Supplied records:
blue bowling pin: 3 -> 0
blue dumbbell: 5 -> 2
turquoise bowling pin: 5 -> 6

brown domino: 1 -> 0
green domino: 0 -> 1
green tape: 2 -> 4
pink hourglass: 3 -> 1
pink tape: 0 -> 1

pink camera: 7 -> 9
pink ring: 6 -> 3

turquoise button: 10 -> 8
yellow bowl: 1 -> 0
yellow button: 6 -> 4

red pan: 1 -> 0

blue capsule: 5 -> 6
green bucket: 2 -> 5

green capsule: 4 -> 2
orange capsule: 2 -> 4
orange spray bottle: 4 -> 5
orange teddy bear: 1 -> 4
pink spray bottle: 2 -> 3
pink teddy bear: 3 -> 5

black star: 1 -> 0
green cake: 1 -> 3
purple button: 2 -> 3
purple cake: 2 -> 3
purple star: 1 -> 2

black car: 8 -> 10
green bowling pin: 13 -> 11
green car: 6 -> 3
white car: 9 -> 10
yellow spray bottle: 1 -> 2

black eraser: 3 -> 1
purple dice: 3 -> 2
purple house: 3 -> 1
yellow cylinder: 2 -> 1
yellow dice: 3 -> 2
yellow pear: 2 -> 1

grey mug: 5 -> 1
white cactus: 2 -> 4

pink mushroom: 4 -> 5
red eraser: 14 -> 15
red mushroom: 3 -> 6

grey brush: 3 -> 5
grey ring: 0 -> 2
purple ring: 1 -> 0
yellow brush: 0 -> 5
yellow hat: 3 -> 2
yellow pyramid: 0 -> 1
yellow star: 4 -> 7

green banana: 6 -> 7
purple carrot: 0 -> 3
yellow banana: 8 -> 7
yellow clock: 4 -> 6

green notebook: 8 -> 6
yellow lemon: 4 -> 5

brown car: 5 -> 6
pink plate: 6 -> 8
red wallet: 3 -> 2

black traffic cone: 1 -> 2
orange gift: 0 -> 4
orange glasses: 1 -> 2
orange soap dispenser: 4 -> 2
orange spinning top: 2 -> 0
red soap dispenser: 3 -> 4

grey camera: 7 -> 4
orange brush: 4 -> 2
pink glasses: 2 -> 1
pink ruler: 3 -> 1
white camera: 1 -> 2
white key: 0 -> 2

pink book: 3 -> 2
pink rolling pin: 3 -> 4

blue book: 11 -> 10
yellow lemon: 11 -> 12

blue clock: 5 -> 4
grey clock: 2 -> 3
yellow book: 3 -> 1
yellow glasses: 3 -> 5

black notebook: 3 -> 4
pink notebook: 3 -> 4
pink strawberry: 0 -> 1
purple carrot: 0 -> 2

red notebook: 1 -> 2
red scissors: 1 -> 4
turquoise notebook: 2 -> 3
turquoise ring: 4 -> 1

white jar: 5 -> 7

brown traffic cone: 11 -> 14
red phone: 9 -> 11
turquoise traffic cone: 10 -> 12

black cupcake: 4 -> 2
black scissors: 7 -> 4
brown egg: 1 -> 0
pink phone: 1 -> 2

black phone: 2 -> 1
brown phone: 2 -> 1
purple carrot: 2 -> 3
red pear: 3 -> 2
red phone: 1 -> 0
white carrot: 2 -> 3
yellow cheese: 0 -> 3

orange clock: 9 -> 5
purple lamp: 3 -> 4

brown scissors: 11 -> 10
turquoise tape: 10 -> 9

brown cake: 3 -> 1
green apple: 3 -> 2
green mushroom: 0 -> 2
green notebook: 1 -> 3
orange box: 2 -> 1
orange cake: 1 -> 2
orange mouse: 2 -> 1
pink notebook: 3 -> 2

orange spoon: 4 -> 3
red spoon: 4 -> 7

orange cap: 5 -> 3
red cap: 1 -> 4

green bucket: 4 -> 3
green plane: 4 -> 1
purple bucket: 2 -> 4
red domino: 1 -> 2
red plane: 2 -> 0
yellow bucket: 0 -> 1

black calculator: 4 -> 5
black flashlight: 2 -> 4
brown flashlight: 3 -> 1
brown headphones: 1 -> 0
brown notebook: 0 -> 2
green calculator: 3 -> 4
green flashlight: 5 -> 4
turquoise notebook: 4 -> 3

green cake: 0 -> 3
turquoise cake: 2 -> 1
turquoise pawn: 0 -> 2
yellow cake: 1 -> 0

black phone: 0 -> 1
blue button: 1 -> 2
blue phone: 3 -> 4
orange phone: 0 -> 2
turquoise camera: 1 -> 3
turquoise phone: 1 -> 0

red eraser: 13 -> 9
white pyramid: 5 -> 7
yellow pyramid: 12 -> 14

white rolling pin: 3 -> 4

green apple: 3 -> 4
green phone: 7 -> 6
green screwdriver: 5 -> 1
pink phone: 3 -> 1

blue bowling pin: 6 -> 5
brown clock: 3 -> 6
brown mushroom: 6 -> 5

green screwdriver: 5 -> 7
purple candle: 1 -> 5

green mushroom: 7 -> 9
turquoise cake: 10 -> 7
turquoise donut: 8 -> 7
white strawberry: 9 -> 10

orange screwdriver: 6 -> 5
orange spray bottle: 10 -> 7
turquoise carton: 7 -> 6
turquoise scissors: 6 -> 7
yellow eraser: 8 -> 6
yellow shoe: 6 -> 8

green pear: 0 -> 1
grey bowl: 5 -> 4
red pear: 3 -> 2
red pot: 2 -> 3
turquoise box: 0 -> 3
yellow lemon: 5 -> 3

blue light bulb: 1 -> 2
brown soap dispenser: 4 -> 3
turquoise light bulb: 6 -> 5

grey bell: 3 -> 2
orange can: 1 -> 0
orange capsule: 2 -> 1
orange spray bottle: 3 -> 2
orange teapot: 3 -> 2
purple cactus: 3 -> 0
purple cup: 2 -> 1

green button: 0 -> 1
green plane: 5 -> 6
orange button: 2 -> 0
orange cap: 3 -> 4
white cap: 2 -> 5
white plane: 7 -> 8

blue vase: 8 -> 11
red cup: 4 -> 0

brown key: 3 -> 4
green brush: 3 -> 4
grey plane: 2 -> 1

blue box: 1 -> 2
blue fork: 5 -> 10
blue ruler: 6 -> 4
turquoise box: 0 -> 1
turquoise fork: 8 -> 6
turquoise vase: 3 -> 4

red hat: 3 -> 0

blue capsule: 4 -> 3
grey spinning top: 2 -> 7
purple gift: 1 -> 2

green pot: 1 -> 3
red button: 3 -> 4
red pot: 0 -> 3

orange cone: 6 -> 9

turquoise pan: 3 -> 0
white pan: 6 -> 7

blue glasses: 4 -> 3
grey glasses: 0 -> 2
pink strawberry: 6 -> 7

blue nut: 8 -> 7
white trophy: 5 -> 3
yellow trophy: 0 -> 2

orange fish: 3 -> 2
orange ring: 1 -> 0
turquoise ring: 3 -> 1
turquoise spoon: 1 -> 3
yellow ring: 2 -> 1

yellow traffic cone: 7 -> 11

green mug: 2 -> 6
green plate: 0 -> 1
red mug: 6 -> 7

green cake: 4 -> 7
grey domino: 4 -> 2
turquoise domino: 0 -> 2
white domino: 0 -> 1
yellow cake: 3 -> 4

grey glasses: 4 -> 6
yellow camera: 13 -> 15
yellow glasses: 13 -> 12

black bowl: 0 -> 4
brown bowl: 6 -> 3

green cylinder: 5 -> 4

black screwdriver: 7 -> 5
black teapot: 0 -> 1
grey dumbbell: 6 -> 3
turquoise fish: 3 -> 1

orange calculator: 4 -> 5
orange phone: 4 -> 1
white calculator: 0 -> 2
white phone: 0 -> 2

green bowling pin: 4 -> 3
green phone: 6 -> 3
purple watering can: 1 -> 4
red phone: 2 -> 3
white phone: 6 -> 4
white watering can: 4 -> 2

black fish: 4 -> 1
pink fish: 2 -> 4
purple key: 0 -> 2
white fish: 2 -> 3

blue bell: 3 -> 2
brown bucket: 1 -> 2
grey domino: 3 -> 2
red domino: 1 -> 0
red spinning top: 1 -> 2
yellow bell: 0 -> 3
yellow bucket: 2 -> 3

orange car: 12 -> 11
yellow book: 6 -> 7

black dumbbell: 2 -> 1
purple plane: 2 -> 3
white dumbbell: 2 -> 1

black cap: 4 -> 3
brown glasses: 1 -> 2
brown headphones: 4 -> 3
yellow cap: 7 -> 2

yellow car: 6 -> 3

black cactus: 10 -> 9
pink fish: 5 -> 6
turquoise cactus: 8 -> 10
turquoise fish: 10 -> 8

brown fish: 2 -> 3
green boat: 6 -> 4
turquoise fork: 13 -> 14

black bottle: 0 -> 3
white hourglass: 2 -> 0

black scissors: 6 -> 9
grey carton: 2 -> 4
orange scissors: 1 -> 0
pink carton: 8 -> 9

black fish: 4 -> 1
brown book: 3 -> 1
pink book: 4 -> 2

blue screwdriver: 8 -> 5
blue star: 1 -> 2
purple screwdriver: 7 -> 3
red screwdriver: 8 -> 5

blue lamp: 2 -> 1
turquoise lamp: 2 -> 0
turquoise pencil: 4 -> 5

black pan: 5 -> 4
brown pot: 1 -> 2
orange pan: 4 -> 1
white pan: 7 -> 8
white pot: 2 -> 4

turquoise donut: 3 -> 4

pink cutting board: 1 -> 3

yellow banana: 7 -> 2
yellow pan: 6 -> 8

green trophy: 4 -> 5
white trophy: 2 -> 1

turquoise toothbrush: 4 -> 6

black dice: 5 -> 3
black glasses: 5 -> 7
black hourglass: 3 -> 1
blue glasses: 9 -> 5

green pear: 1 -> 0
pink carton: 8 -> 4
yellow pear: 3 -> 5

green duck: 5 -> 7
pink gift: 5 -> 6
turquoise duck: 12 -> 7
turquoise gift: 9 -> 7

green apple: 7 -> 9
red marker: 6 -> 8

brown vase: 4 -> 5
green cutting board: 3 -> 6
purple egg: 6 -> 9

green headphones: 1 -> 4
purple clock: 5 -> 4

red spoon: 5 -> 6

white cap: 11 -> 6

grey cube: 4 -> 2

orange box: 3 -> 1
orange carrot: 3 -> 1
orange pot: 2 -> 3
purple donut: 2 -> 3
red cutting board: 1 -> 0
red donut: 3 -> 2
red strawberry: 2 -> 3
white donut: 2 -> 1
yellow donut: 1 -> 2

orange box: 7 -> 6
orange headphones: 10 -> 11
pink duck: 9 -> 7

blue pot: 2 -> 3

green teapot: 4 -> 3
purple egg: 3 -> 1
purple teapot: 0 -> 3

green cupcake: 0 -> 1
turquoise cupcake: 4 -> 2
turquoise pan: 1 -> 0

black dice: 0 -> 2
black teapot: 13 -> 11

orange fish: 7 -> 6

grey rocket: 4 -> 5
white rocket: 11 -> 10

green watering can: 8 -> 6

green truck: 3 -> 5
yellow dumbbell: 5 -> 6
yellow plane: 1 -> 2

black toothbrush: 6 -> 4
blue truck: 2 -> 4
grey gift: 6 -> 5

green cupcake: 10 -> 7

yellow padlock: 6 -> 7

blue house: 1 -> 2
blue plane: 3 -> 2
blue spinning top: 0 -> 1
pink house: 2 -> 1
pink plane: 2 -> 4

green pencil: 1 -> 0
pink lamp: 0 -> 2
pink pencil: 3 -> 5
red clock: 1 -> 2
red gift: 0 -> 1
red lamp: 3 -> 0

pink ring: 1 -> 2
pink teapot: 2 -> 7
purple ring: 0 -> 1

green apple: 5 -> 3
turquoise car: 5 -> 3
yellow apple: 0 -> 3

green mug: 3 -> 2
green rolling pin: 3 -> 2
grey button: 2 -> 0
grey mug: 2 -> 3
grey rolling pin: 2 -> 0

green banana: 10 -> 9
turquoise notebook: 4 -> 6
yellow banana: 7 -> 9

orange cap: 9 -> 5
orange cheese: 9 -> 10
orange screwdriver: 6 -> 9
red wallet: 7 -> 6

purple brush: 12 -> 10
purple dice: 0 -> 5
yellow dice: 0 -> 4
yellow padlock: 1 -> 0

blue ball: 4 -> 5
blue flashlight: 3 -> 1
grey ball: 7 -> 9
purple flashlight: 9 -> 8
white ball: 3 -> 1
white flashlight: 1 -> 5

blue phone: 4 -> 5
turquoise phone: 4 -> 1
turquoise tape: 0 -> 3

Work instructions: Please copy out each line in the entries that mentions the string "traffic".

Written answer:
black traffic cone: 1 -> 2
brown traffic cone: 11 -> 14
turquoise traffic cone: 10 -> 12
yellow traffic cone: 7 -> 11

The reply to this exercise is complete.